WORK REQUEST: Copy nothing from the entries below except the lines from the one containing "missing: orange lace-up" through the one containing "relocated: blue screwdriver", and copy those exactly.

DATA SHOWN:
[Start of section]

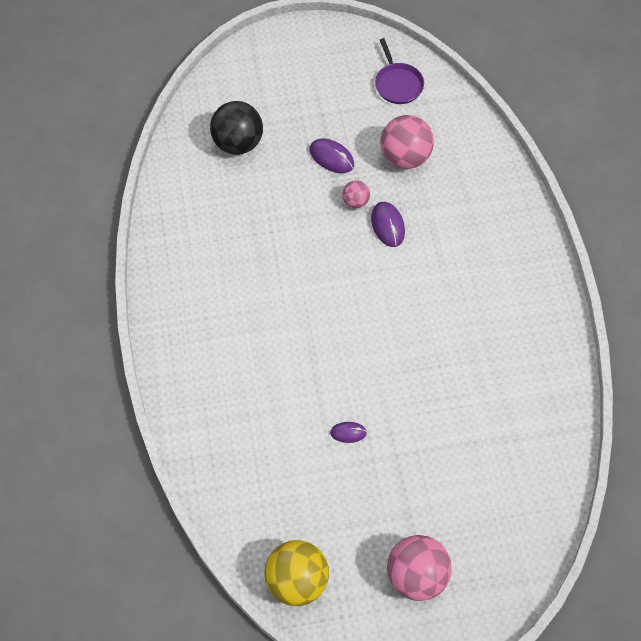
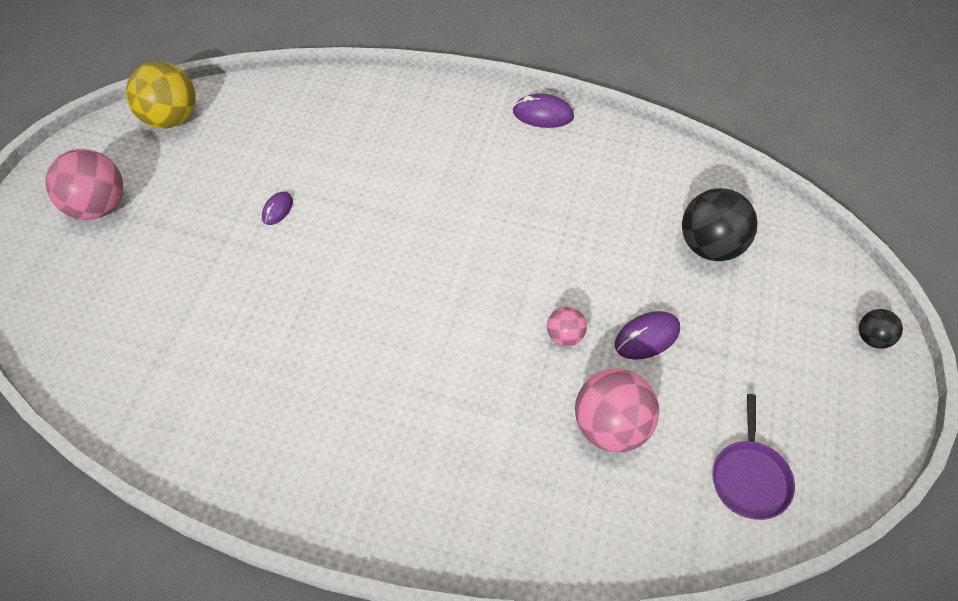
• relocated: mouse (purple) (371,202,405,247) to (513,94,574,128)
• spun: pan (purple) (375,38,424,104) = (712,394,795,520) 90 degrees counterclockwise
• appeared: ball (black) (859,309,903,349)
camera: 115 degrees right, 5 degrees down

[End of section]
[Start of section]

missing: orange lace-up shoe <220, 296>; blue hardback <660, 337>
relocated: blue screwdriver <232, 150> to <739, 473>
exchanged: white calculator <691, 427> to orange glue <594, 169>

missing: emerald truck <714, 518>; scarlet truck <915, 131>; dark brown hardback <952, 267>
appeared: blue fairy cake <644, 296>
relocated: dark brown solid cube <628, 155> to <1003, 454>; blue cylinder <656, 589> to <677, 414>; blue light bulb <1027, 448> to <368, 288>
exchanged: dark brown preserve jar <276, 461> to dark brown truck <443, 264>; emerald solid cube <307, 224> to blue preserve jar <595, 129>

[End of section]

ANSWER TO THIS TASK:
missing: orange lace-up shoe <220, 296>; blue hardback <660, 337>
relocated: blue screwdriver <232, 150> to <739, 473>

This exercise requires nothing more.